Task instructions ->
Read the records below and copy each line that contains "none".

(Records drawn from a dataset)
━━━━━━
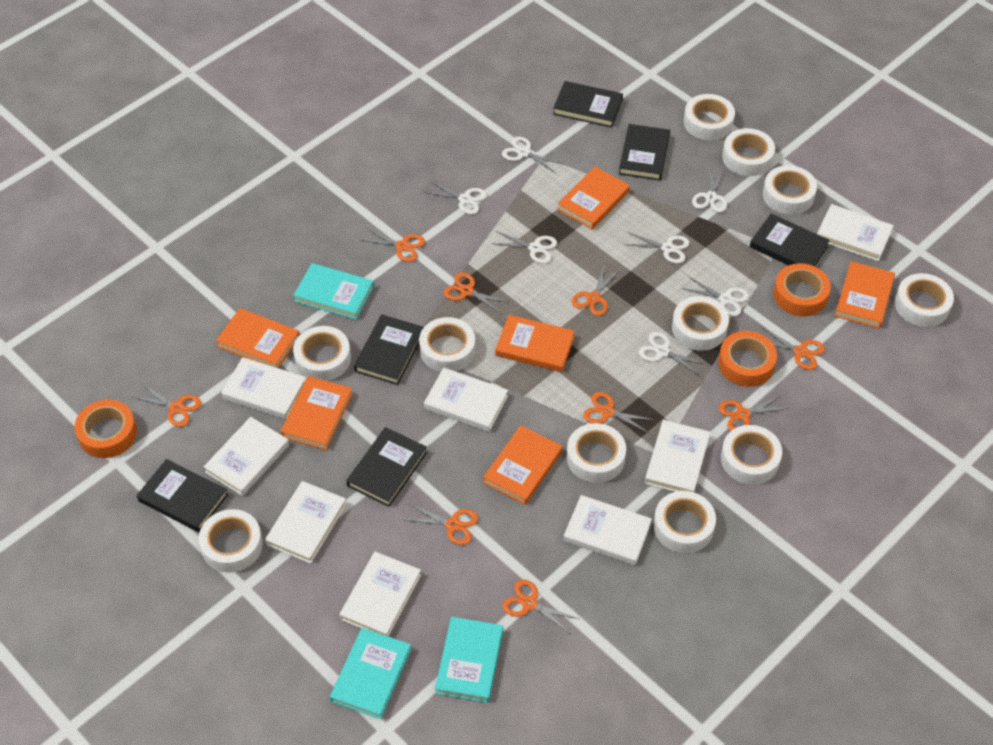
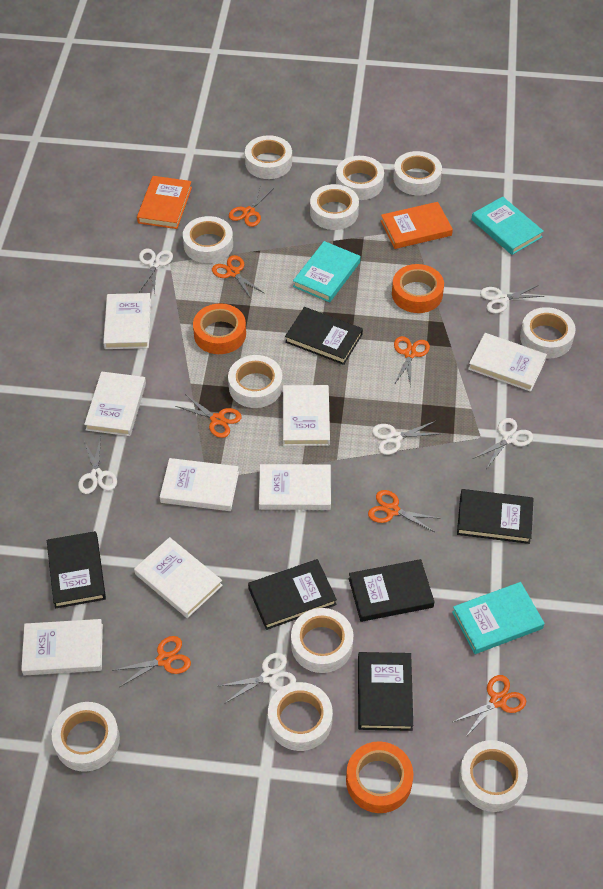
orange book: [216,308,300,368] [280,376,353,450] [483,425,563,505] [495,315,575,372] [557,167,630,229] [835,261,895,329] = 6 -> [137,176,192,229] [381,202,453,249] = 2
orange scissors: [132,384,202,427] [361,228,425,262] [406,504,478,545] [444,272,510,313] [502,579,579,634] [572,264,620,316] [583,392,654,433] [719,395,789,431] [762,328,825,370] = 9 -> [112,636,191,687] [175,394,242,438] [212,255,264,300] [229,184,273,227] [368,490,441,532] [394,336,430,387] [453,675,526,738] = 7
white scissors: [423,181,487,214] [491,231,557,264] [502,137,564,173] [624,232,690,263] [639,332,706,376] [681,276,749,316] [692,166,727,212] = 7 -> [78,437,117,494] [139,249,173,294] [219,653,296,704] [372,421,439,455] [473,418,533,469] [480,285,544,313] = 6

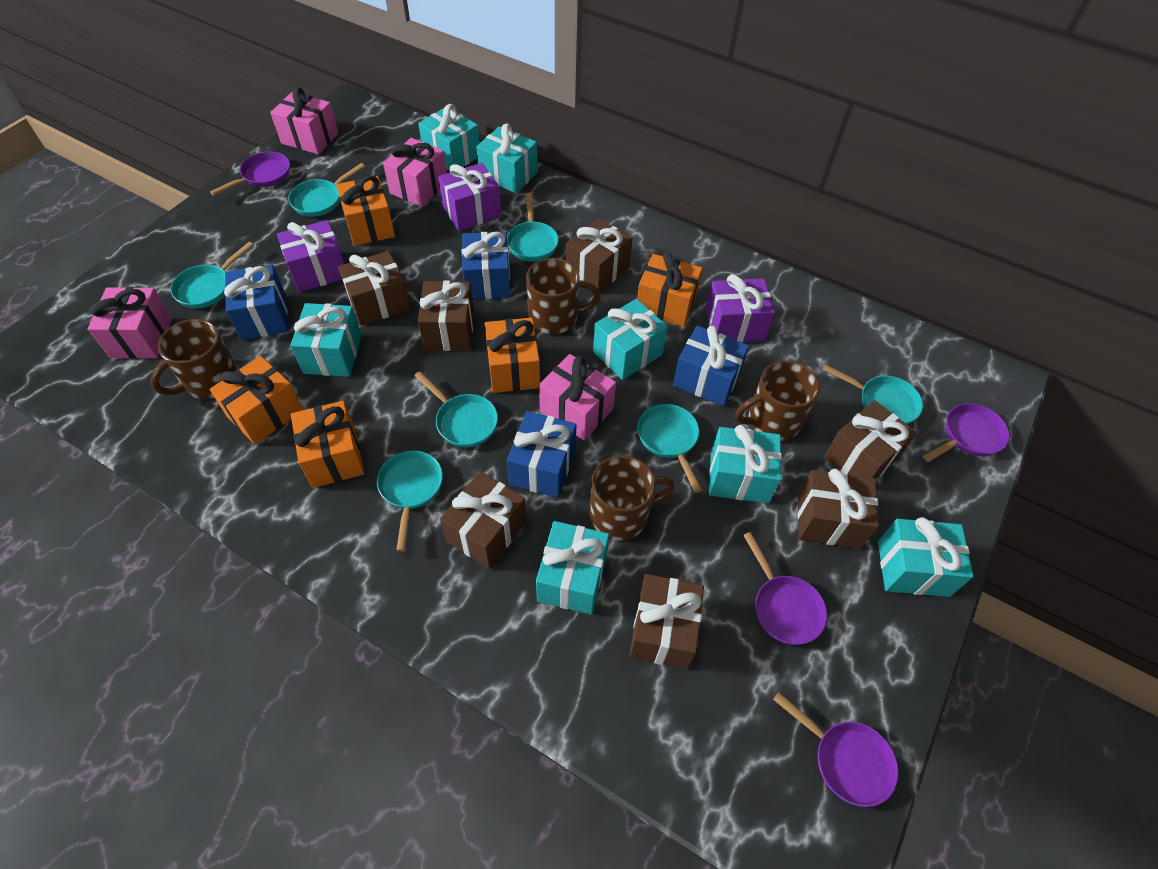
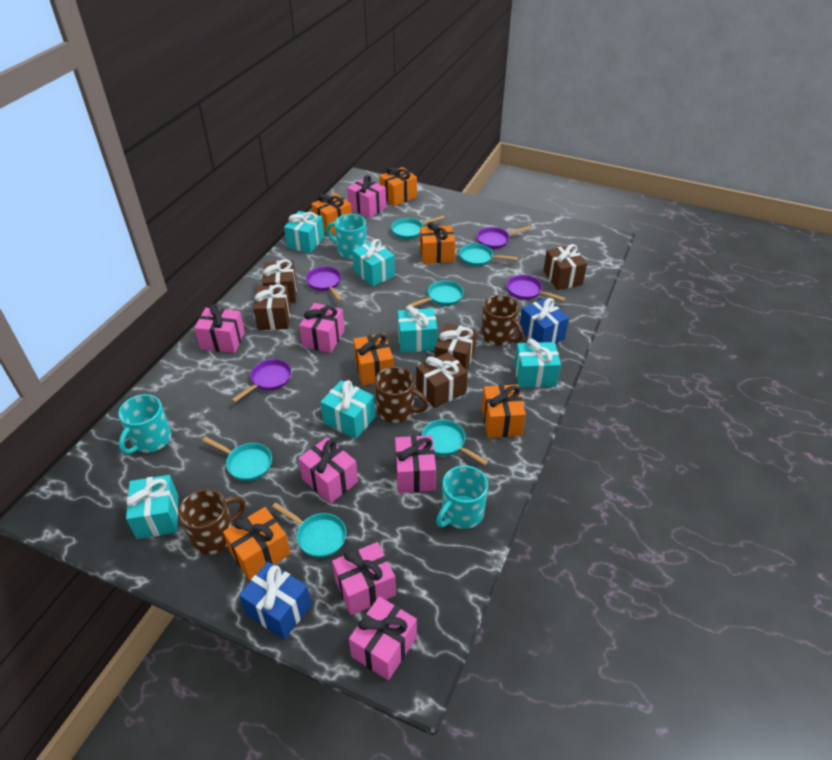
blue gift: [224,265,288,340] [462,232,511,299] [507,411,577,498] [673,326,749,406] = 4 -> [239,562,311,639] [520,298,569,343] = 2
brown gift: [338,251,410,326] [418,280,474,351] [440,471,527,569] [566,218,632,293] [629,574,704,669] [798,469,879,549] [824,400,917,480] = 7 -> [253,284,291,330] [262,259,297,303] [416,352,468,408] [435,323,477,370] [543,244,587,290] = 5
brown mug: [150,319,238,399] [526,258,600,334] [590,455,675,541] [735,361,820,441] = 4 -> [178,489,246,555] [375,367,429,423] [481,295,524,346] = 3
orange gift: [210,356,303,444] [291,401,364,488] [336,175,395,246] [485,318,540,393] [637,252,703,327] = 5 -> [223,507,291,580] [311,193,352,234] [353,333,394,385] [379,167,417,206] [420,222,455,264] [482,384,526,438] = 6
pink gift: [88,287,172,359] [270,87,339,154] [383,138,447,207] [539,354,616,440] = 4 -> [194,304,245,353] [298,437,358,504] [299,303,345,353] [332,542,396,615] [347,175,386,218] [349,596,417,680] [395,435,436,493] = 7
purple gift: [277,220,344,292] [438,163,502,231] [706,274,775,342] = 3 -> none = 0
turquoise gift: [290,303,362,377] [418,104,480,170] [476,123,538,193] [536,521,609,615] [593,299,668,380] [709,425,782,503] [878,517,973,597] = 7 -> [126,475,178,539] [284,211,325,253] [320,380,375,439] [352,239,395,287] [398,305,437,353] [514,338,561,388] = 6
turquoise mug: none = 0 -> [118,394,171,454] [326,214,367,259] [436,465,488,529] = 3
turquoise pan: [170,242,254,308] [288,163,365,217] [377,450,443,552] [414,371,498,448] [507,193,559,262] [637,404,702,493] [822,364,923,424] = 7 -> [202,437,272,481] [272,502,346,558] [391,215,445,239] [408,280,464,307] [421,419,488,465] [459,243,518,266] = 6

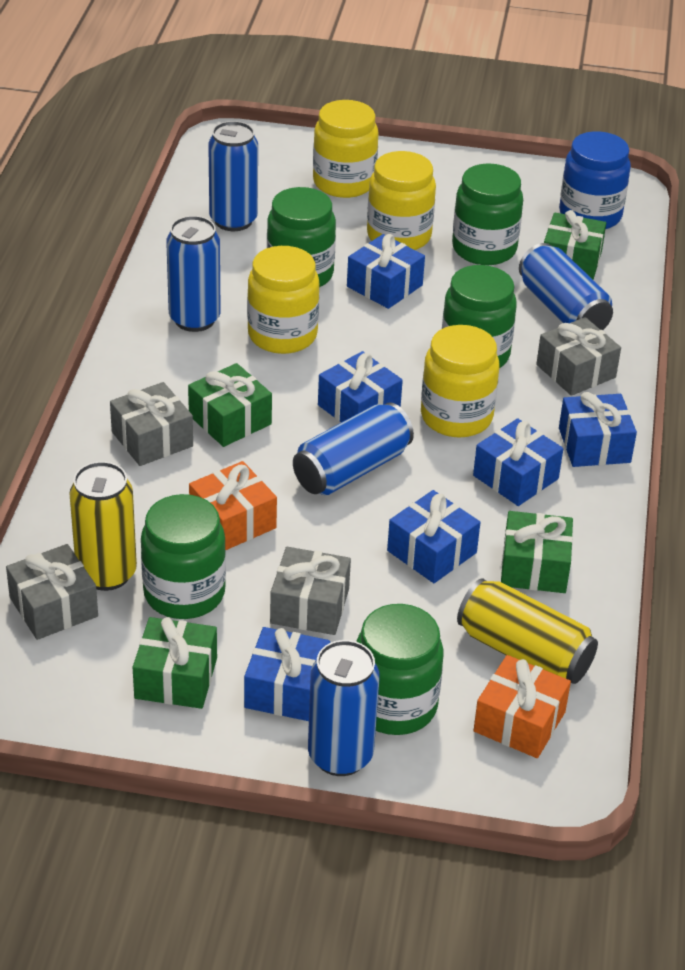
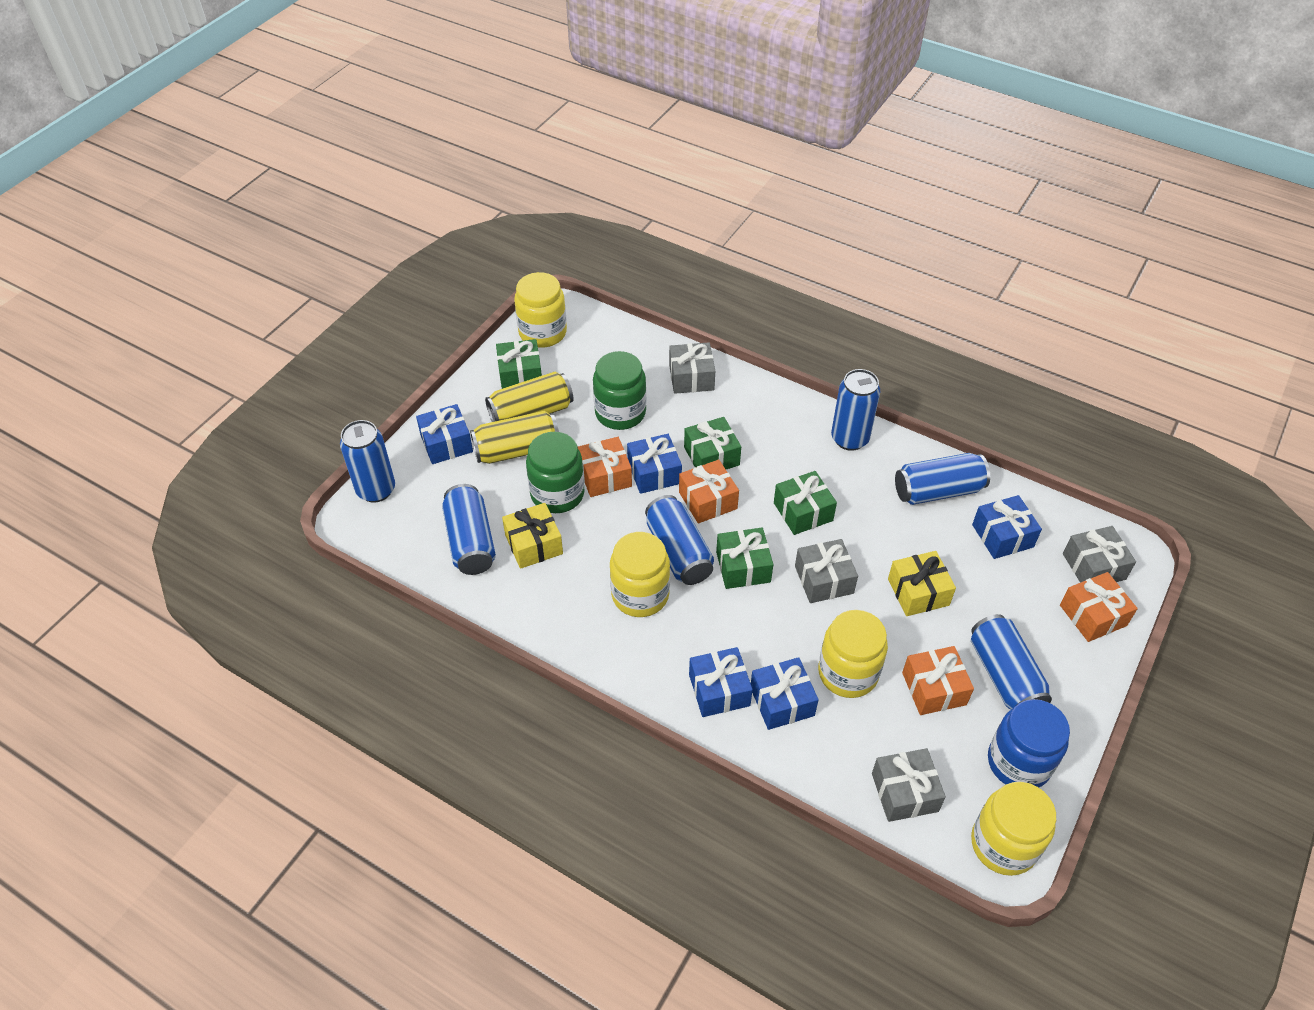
blue can: [166,216,221,332] [208,121,258,231] [293,402,414,495] [308,640,380,776] [519,243,613,330] = 5 -> [340,420,395,502] [442,484,496,575] [645,495,714,585] [831,369,880,451] [895,453,990,505] [971,614,1052,710] = 6
blue gift: [244,627,330,721] [318,351,403,422] [347,234,425,309] [387,490,481,583] [473,418,563,506] [559,392,637,467] = 6 -> [416,404,473,464] [627,434,682,494] [689,647,753,717] [751,657,819,730] [972,495,1042,559] = 5
green jar: [141,494,226,619] [267,187,336,287] [356,604,444,735] [442,265,517,368] [452,163,523,265] = 5 -> [526,432,585,513] [593,351,646,430] = 2
orange gift: [189,461,277,550] [473,655,571,758] = 2 -> [578,437,632,497] [679,460,739,523] [902,646,974,715] [1060,572,1138,642] = 4
yellow gift: none = 0 -> [502,503,563,569] [888,551,956,616] = 2

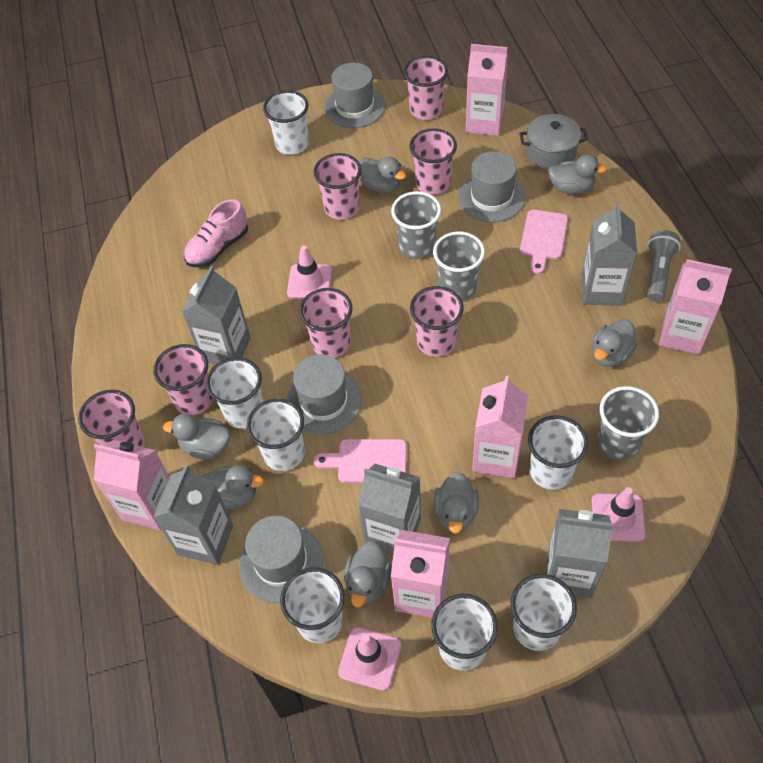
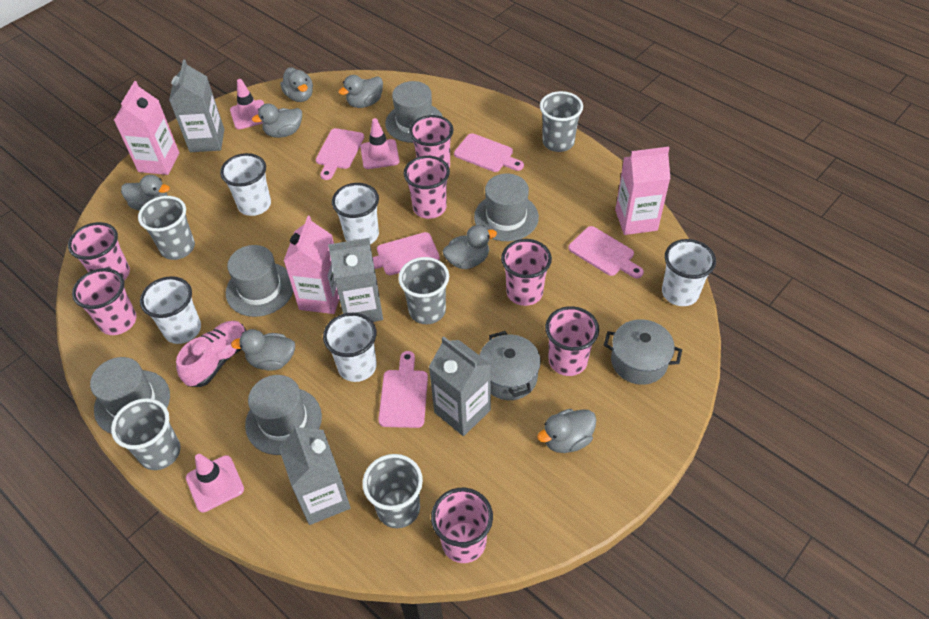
grey carton: [153,465,233,565] [182,266,251,364] [358,464,421,553] [546,509,614,598] [582,203,637,306] = 5 -> [169,59,224,152] [279,423,351,525] [328,238,383,322] [429,336,491,436] = 4
grey cup: [391,191,441,259] [433,232,485,300] [597,386,659,460] = 3 -> [111,398,181,470] [138,196,195,260] [362,454,423,528] [398,257,449,324] [540,91,583,152] = 5
grey flashlight: [647,230,681,302] = 1 -> none = 0
grey hat: [239,516,323,603] [286,355,362,435] [324,62,385,128] [458,151,525,222] = 4 -> [90,357,170,434] [226,245,293,317] [245,375,322,455] [385,81,443,143] [474,174,539,241] = 5
grey pot: [520,114,588,170] = 1 -> [480,331,541,400] [604,319,682,385] = 2
pink carton: [94,440,170,530] [391,530,450,618] [466,44,508,136] [472,376,528,478] [659,259,732,355] = 5 -> [114,81,179,175] [284,216,339,314] [615,147,670,235] = 3
pink cutting board: [314,439,407,483] [520,210,568,274] = 2 -> [316,128,364,180] [373,232,440,275] [378,351,428,428] [454,133,524,172] [568,226,644,278] = 5
white cup: [206,357,263,429] [247,398,305,471] [263,91,309,155] [280,567,345,643] [431,594,498,671] [511,574,577,651] [528,415,588,490] = 7 -> [140,276,201,344] [220,153,271,216] [323,313,377,382] [332,183,379,244] [662,239,716,306] = 5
━━━━━━
Output for this exercise ->
purple gift: [277,220,344,292] [438,163,502,231] [706,274,775,342] = 3 -> none = 0
turquoise mug: none = 0 -> [118,394,171,454] [326,214,367,259] [436,465,488,529] = 3
yellow gift: none = 0 -> [502,503,563,569] [888,551,956,616] = 2
grey flashlight: [647,230,681,302] = 1 -> none = 0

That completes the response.